DATA:
=-=-=-=-=

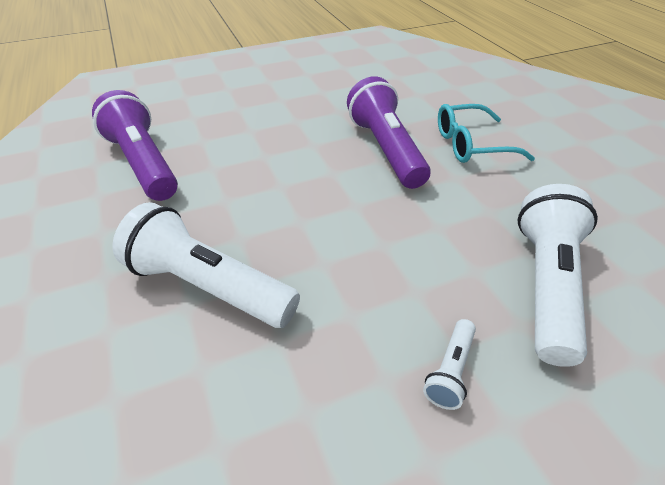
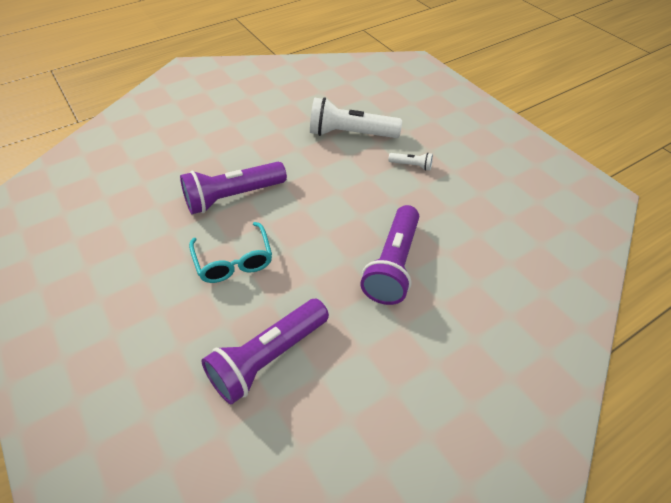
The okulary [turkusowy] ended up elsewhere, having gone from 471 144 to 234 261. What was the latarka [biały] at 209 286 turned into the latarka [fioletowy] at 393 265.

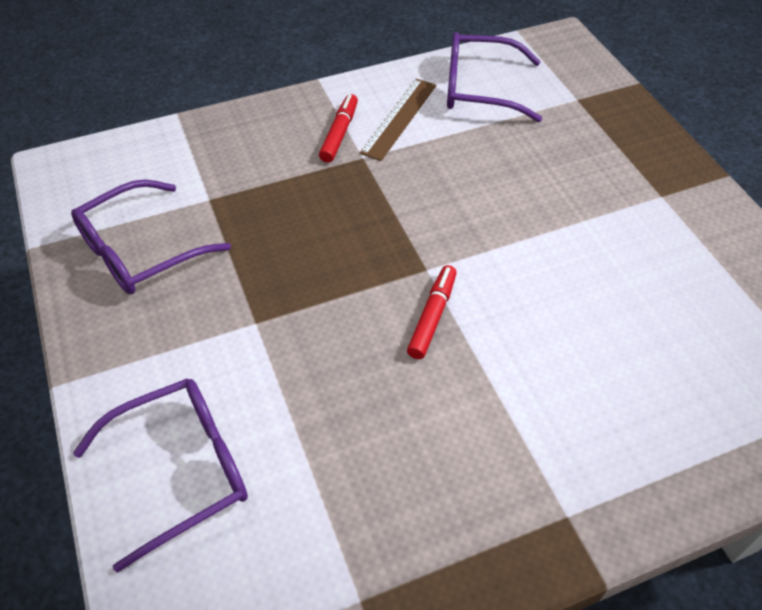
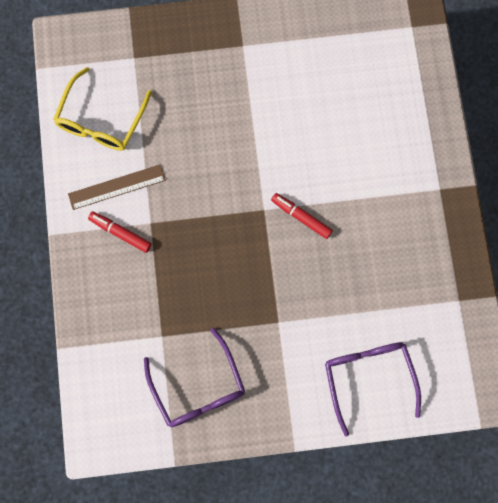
What was the okulary [fioletowy] at 480 89 turned into the okulary [żółty] at 101 119. The linijka [brązowy] at 399 118 ended up facing another way, 60 degrees counterclockwise from before.

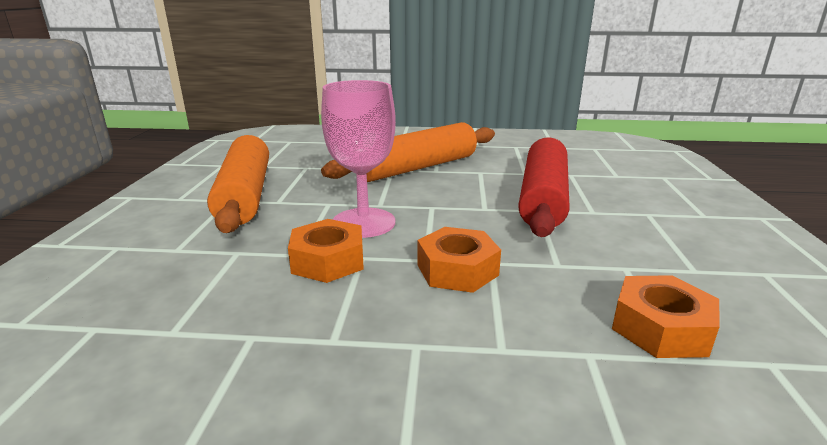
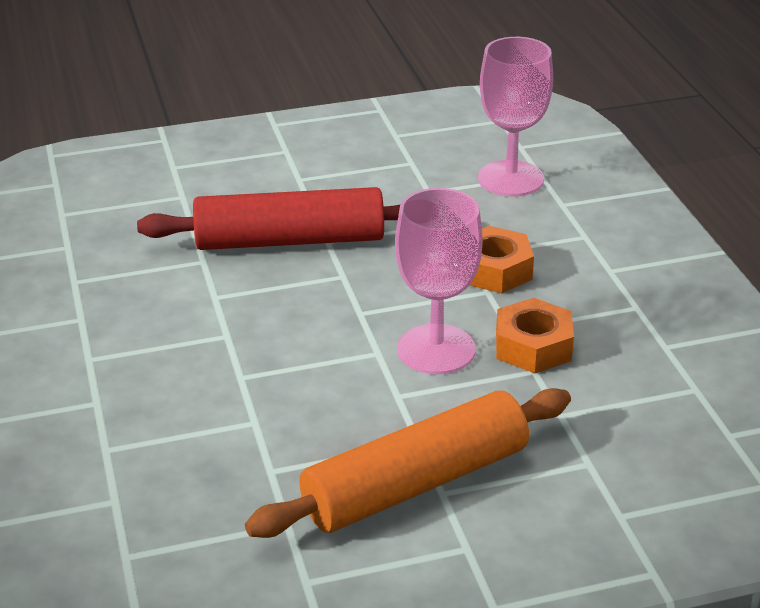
The second view lost the wałek do ciasta [pomarańczowy] at 417 168. Where the nakrętka [pomarańczowy] stood at 660 328, the kielich [różowy] came to stand at 510 179.

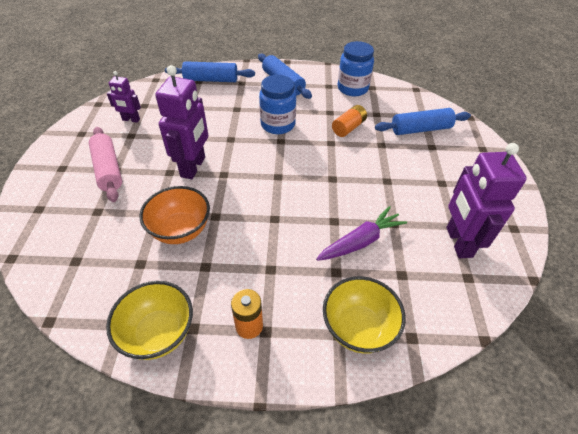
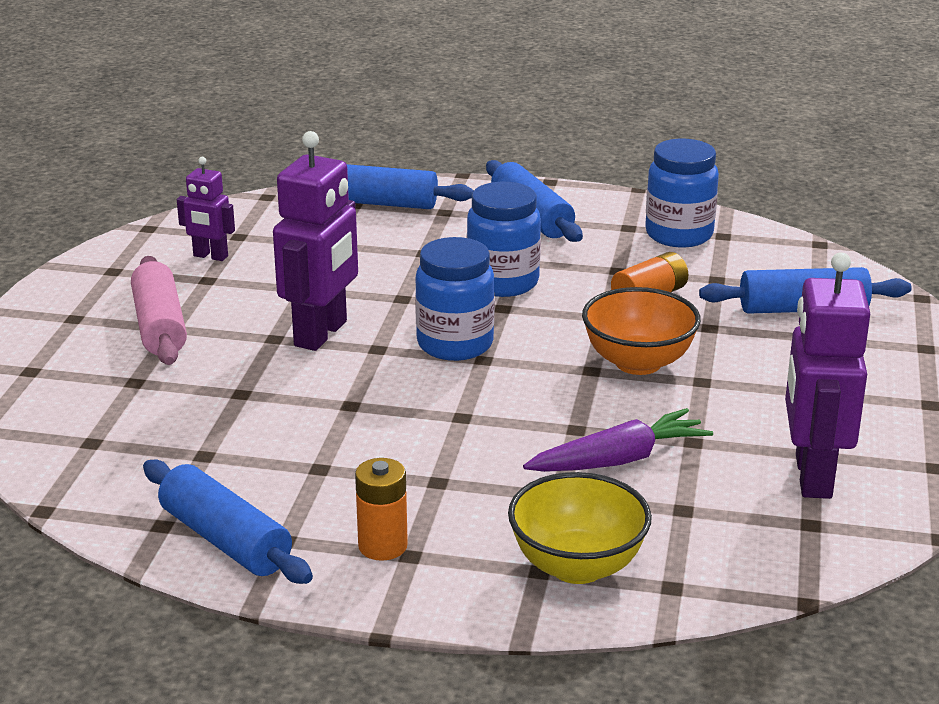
The second view gained the słoik [niebieski] at 455 344. The miska [pomarańczowy] ended up elsewhere, having gone from 180 230 to 638 362. Where the miska [żółty] stood at 159 333, the wałek do ciasta [niebieski] came to stand at 225 540.

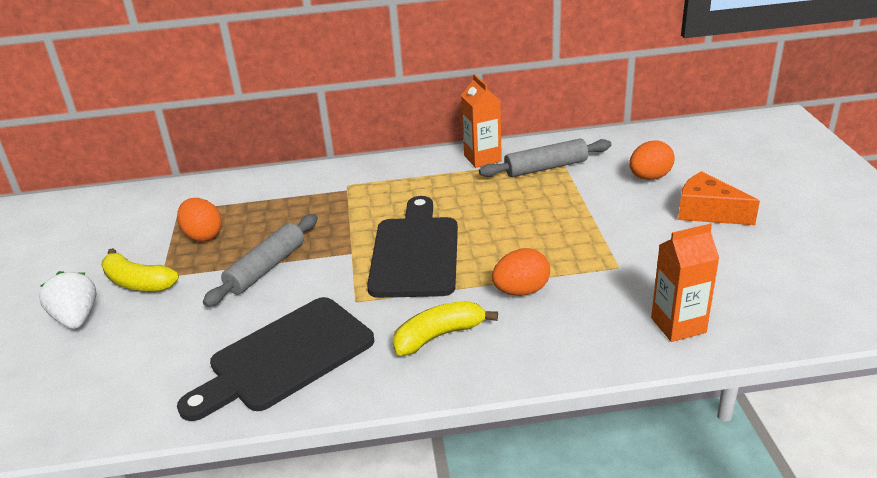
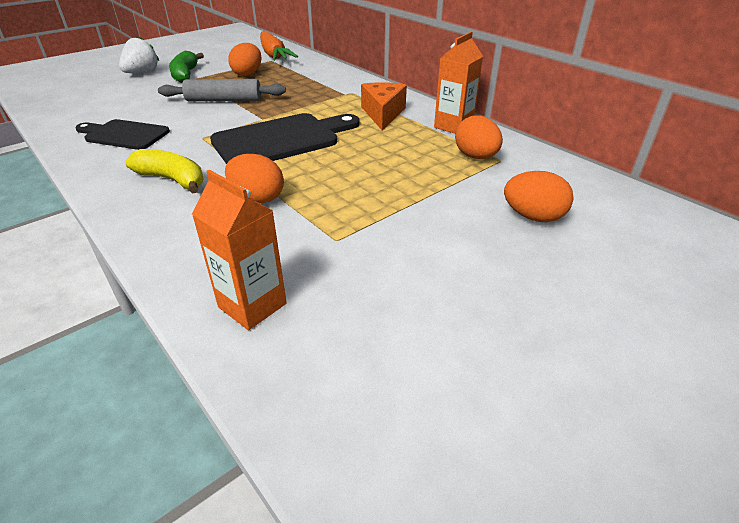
The second view gained the marchewka [pomarańczowy] at 274 55. The ser [pomarańczowy] ended up elsewhere, having gone from 707 212 to 383 114. Where the wałek do ciasta [szary] stood at 546 168, the jajko [pomarańczowy] came to stand at 476 157. What was the banan [żółty] at 138 282 turned into the banan [zielony] at 185 74. The size of the deska do krojenia [czarny] at 285 357 changed by a factor of 0.64.

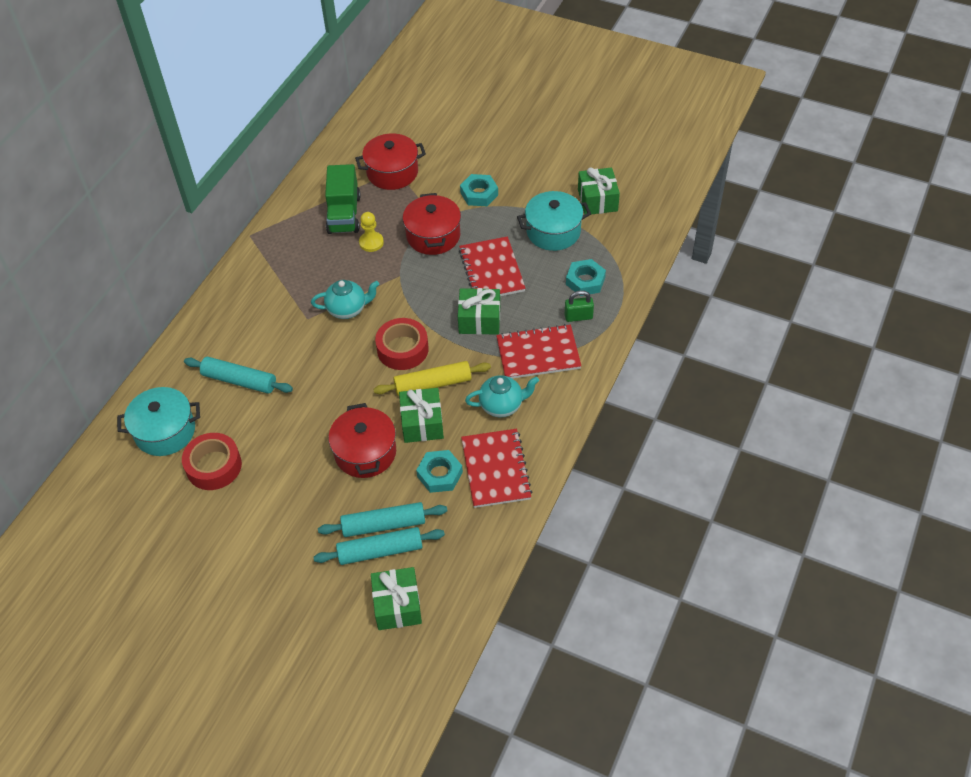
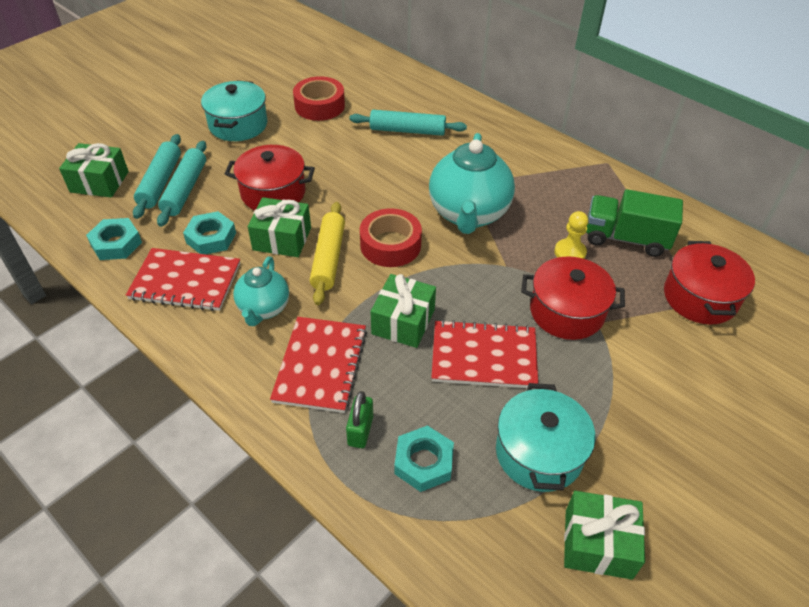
The garnek [turkusowy] ended up elsewhere, having gone from 165 431 to 238 125. The nakrętka [turkusowy] ended up elsewhere, having gone from 479 194 to 116 243. The wałek do ciasta [turkusowy] at 239 380 ended up facing another way, 60 degrees clockwise from before. The size of the imbryk [turkusowy] at 347 309 changed by a factor of 1.75.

=-=-=-=-=

WORK TO COMPLETE: Print the part of the listing above that opens with the line containing "What was the okulary" and closes with the line containing "The second view gained the marchewka". Copy it exactly, both ends included, and omit the pictures.

RESPONSE FOR THIS EXERCISE:
What was the okulary [fioletowy] at 480 89 turned into the okulary [żółty] at 101 119. The linijka [brązowy] at 399 118 ended up facing another way, 60 degrees counterclockwise from before.

The second view lost the wałek do ciasta [pomarańczowy] at 417 168. Where the nakrętka [pomarańczowy] stood at 660 328, the kielich [różowy] came to stand at 510 179.

The second view gained the słoik [niebieski] at 455 344. The miska [pomarańczowy] ended up elsewhere, having gone from 180 230 to 638 362. Where the miska [żółty] stood at 159 333, the wałek do ciasta [niebieski] came to stand at 225 540.

The second view gained the marchewka [pomarańczowy] at 274 55. The ser [pomarańczowy] ended up elsewhere, having gone from 707 212 to 383 114. Where the wałek do ciasta [szary] stood at 546 168, the jajko [pomarańczowy] came to stand at 476 157. What was the banan [żółty] at 138 282 turned into the banan [zielony] at 185 74. The size of the deska do krojenia [czarny] at 285 357 changed by a factor of 0.64.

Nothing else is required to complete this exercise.